PROBLEM REQUIREMENTS:
Images should be omitted while the rest of the data is duplicated exactly.

====== RECORDS FOR THE TASK

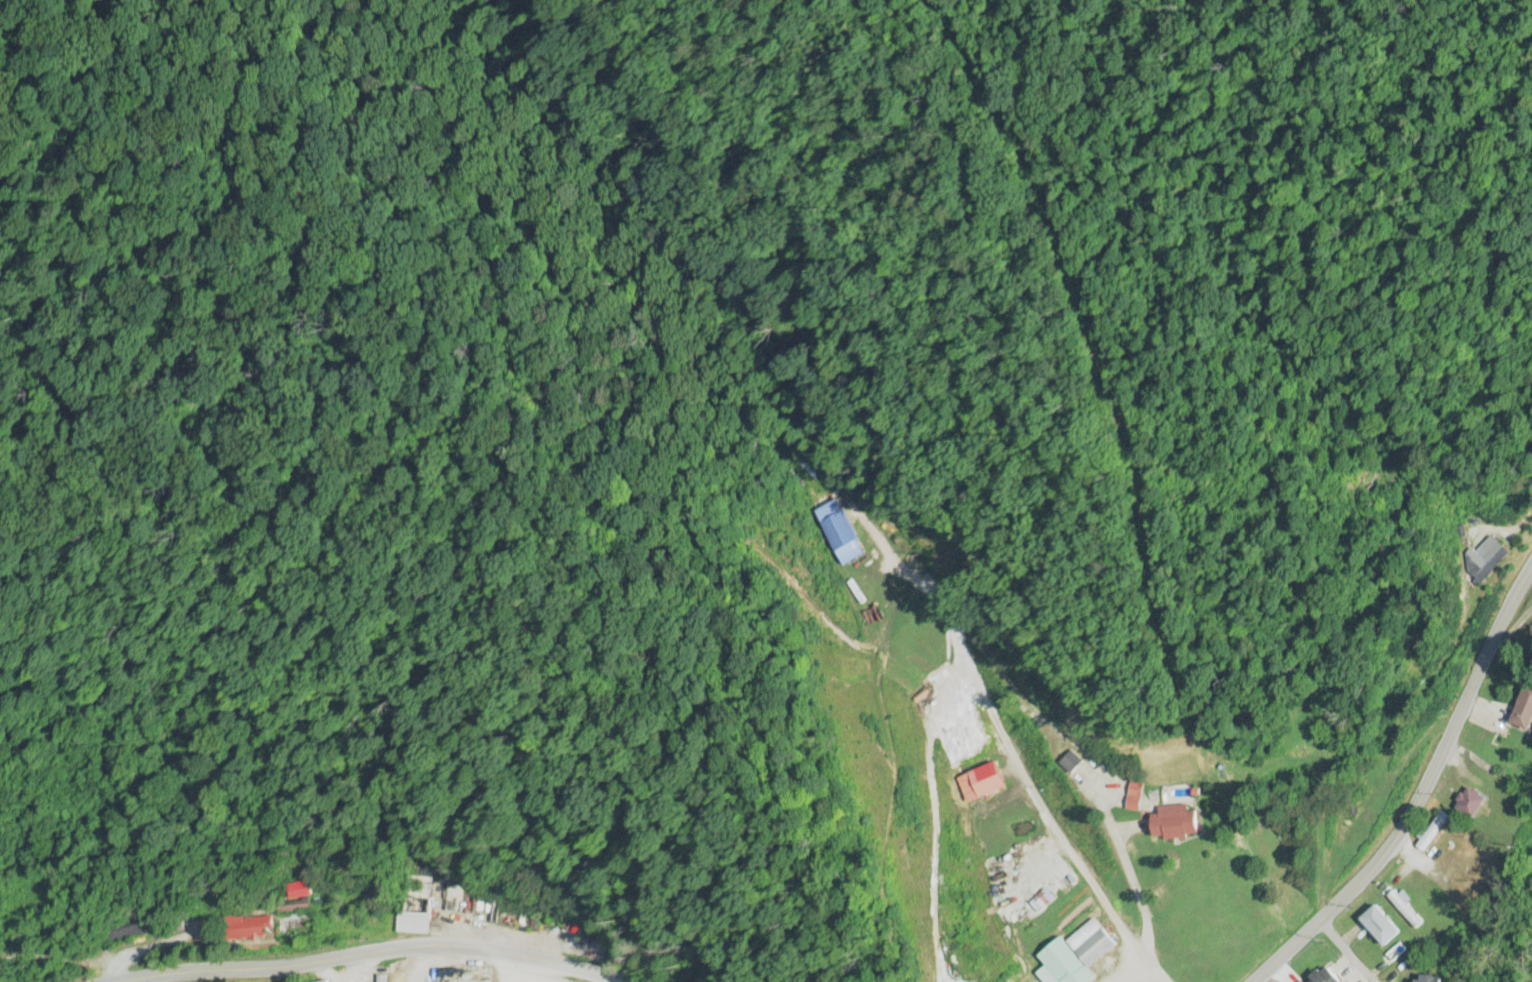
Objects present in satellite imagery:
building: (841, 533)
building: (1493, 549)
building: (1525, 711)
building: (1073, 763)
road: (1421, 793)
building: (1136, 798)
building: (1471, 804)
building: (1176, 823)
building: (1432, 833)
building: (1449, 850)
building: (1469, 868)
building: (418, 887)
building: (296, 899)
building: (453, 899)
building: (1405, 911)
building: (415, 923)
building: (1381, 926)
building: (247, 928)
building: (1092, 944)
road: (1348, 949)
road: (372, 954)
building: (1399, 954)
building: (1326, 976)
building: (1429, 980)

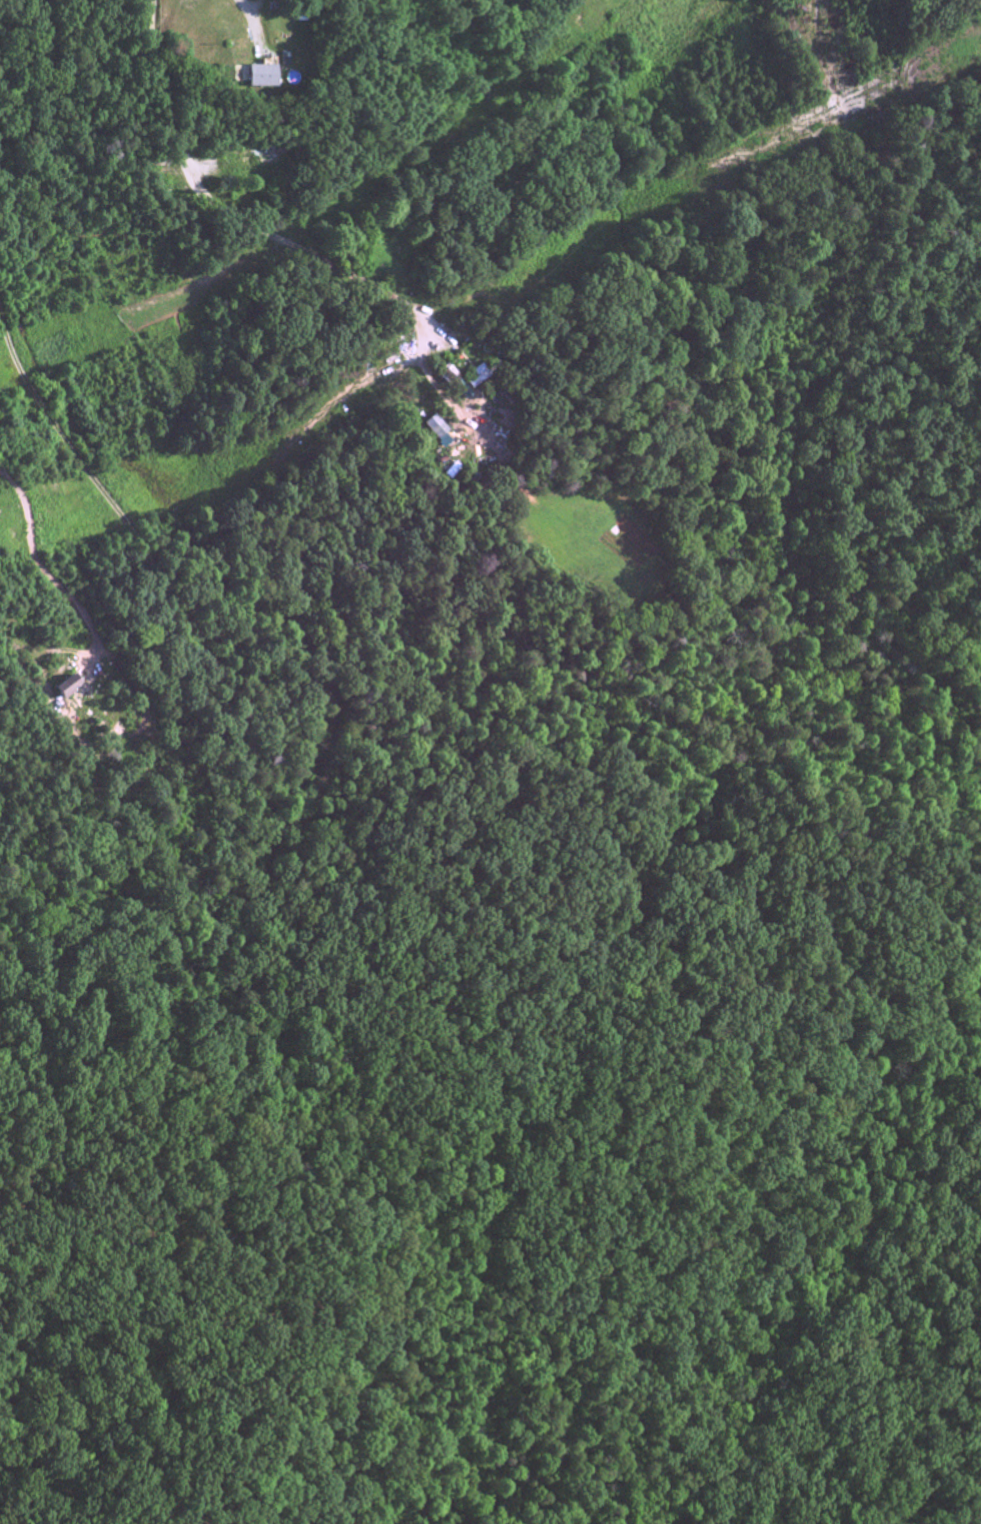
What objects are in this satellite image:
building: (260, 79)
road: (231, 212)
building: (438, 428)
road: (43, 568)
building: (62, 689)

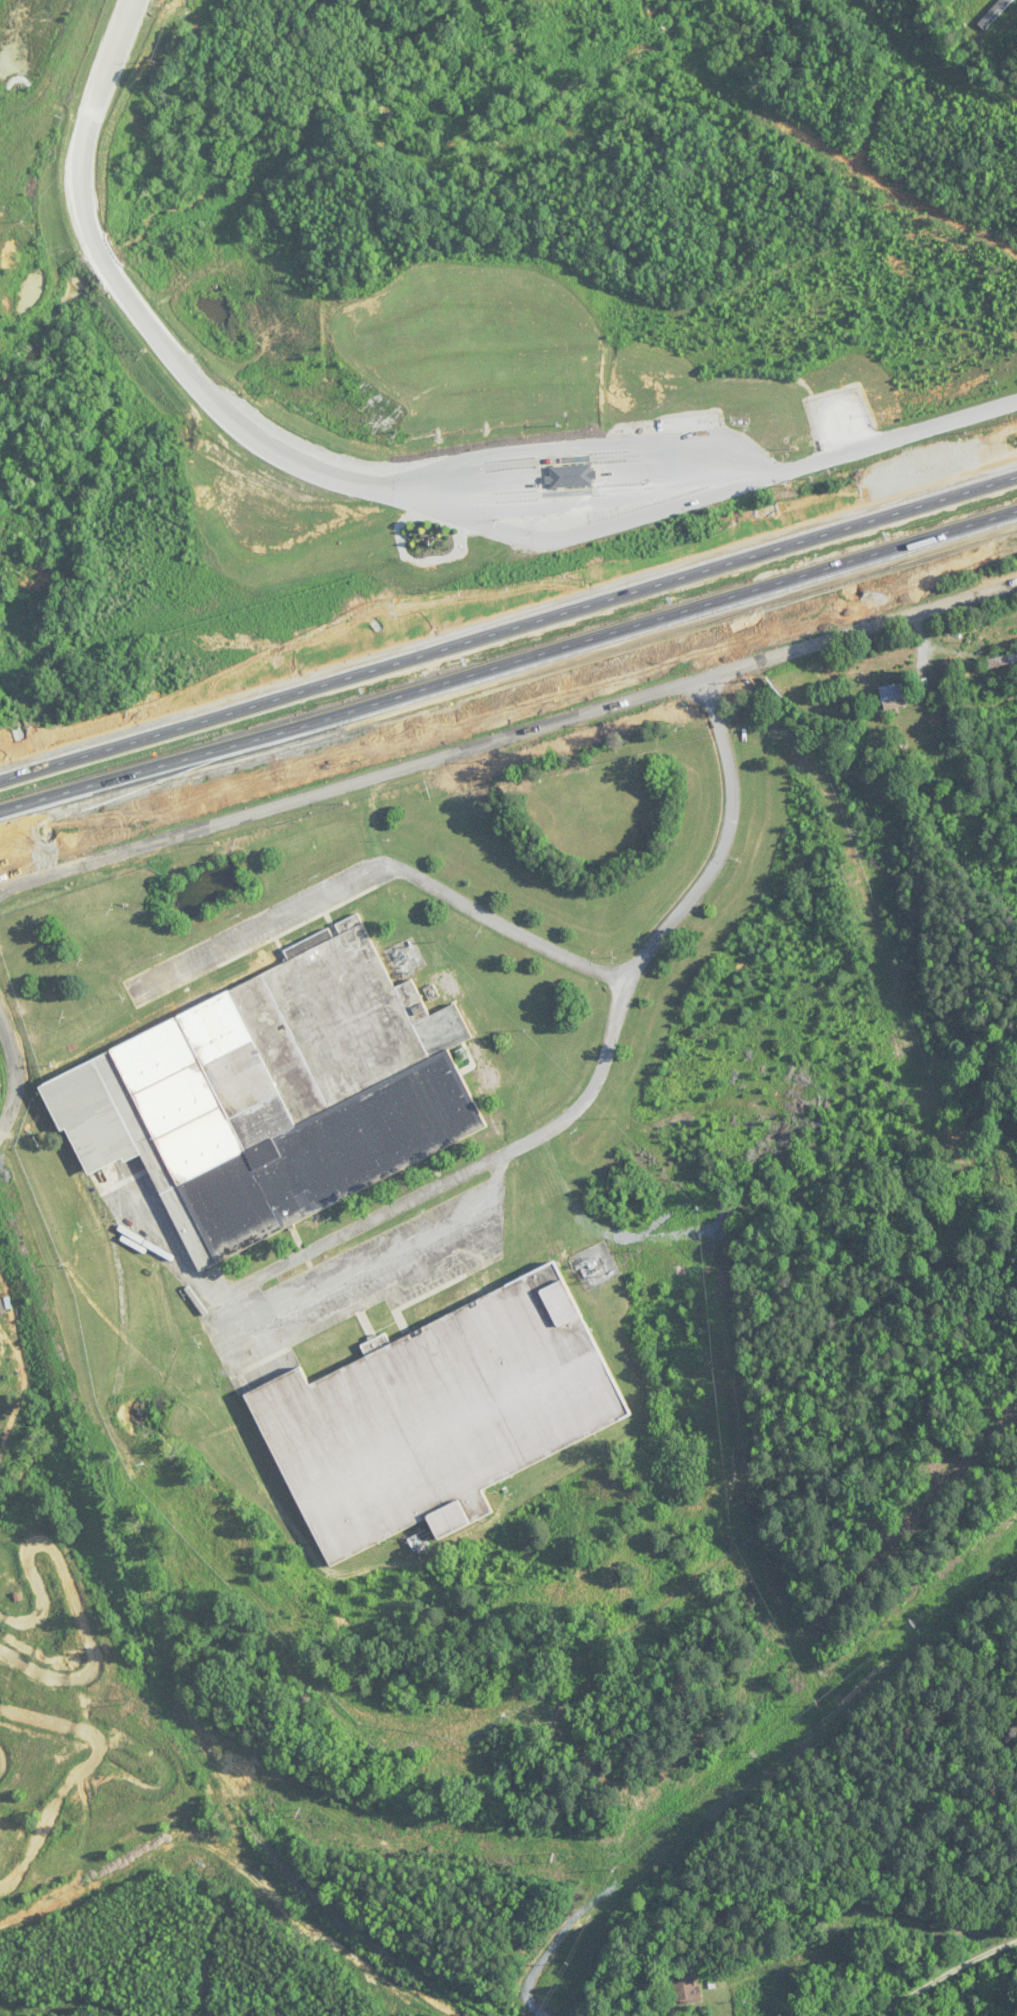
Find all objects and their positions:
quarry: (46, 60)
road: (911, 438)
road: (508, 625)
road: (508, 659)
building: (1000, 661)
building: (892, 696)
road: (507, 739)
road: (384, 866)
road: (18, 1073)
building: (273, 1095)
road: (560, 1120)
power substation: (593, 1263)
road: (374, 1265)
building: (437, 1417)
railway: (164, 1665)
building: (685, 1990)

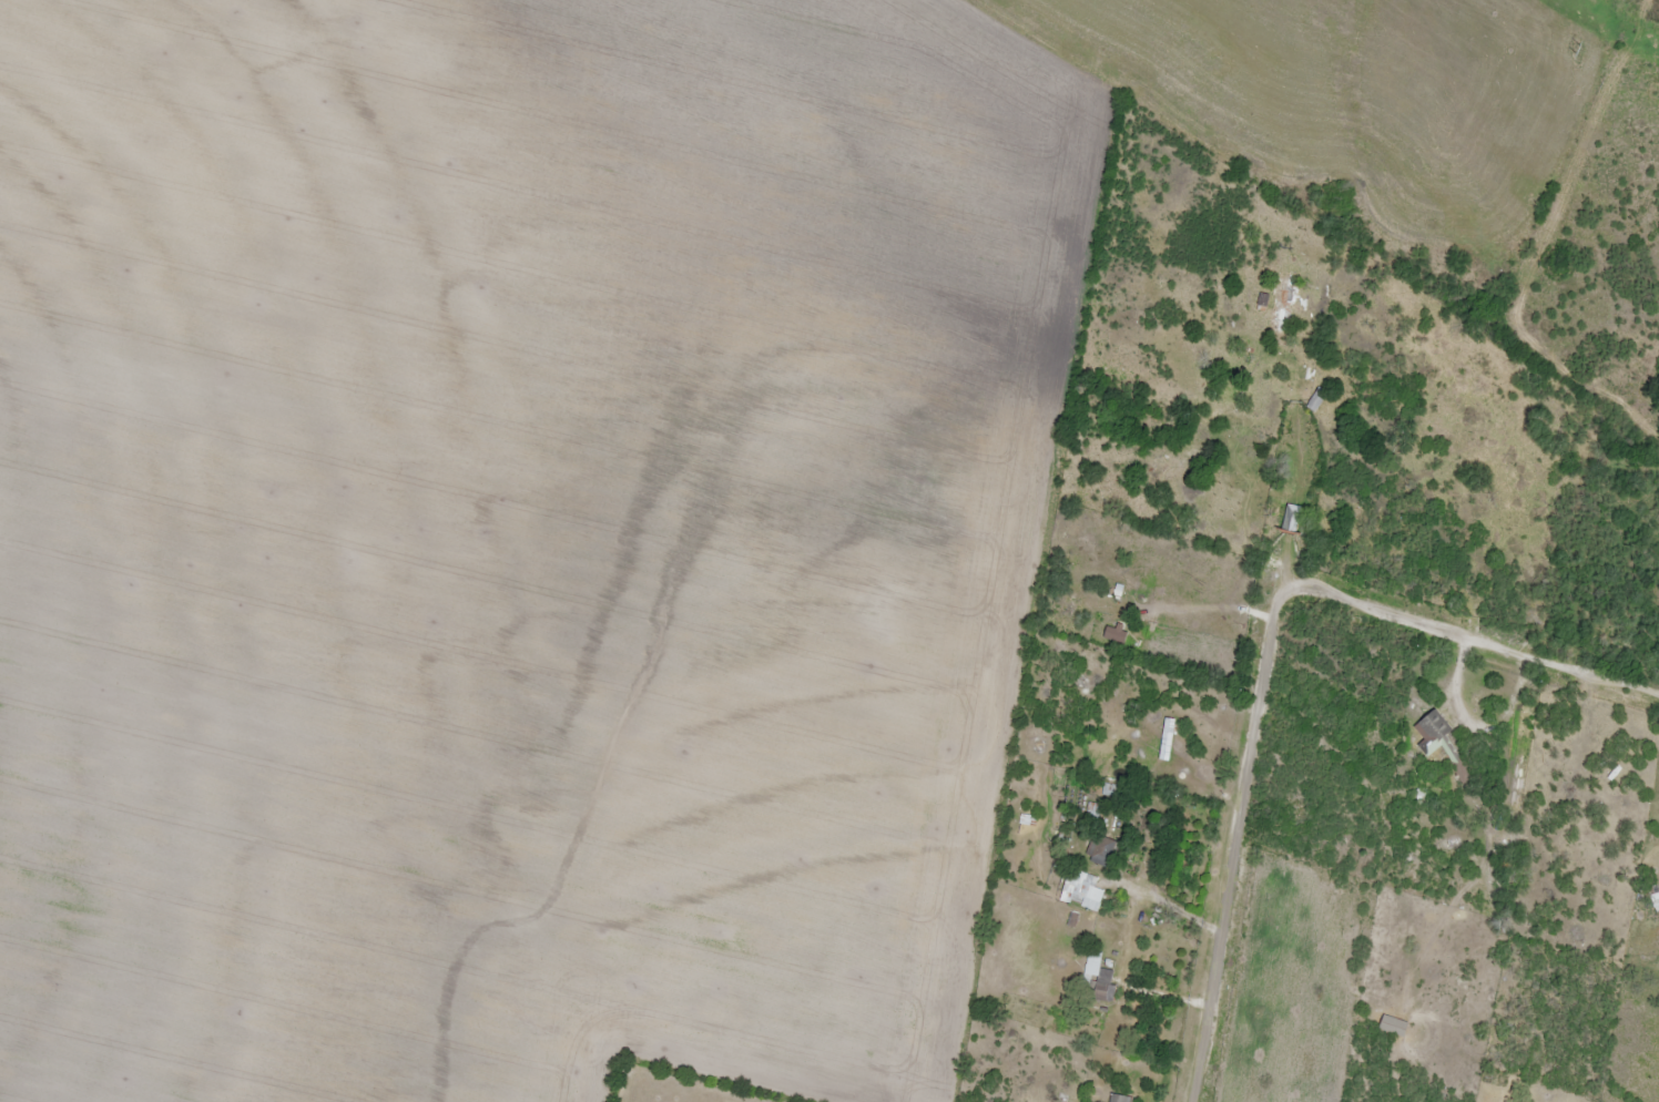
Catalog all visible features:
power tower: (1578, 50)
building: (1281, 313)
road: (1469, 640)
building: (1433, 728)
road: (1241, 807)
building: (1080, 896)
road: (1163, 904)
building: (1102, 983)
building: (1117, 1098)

============

THE COMPLETED TASK:
Objects present in satellite imagery:
building: (841, 533)
building: (1493, 549)
building: (1525, 711)
building: (1073, 763)
road: (1421, 793)
building: (1136, 798)
building: (1471, 804)
building: (1176, 823)
building: (1432, 833)
building: (1449, 850)
building: (1469, 868)
building: (418, 887)
building: (296, 899)
building: (453, 899)
building: (1405, 911)
building: (415, 923)
building: (1381, 926)
building: (247, 928)
building: (1092, 944)
road: (1348, 949)
road: (372, 954)
building: (1399, 954)
building: (1326, 976)
building: (1429, 980)

What objects are in this satellite image:
building: (260, 79)
road: (231, 212)
building: (438, 428)
road: (43, 568)
building: (62, 689)

Find all objects and their positions:
quarry: (46, 60)
road: (911, 438)
road: (508, 625)
road: (508, 659)
building: (1000, 661)
building: (892, 696)
road: (507, 739)
road: (384, 866)
road: (18, 1073)
building: (273, 1095)
road: (560, 1120)
power substation: (593, 1263)
road: (374, 1265)
building: (437, 1417)
railway: (164, 1665)
building: (685, 1990)

Catalog all visible features:
power tower: (1578, 50)
building: (1281, 313)
road: (1469, 640)
building: (1433, 728)
road: (1241, 807)
building: (1080, 896)
road: (1163, 904)
building: (1102, 983)
building: (1117, 1098)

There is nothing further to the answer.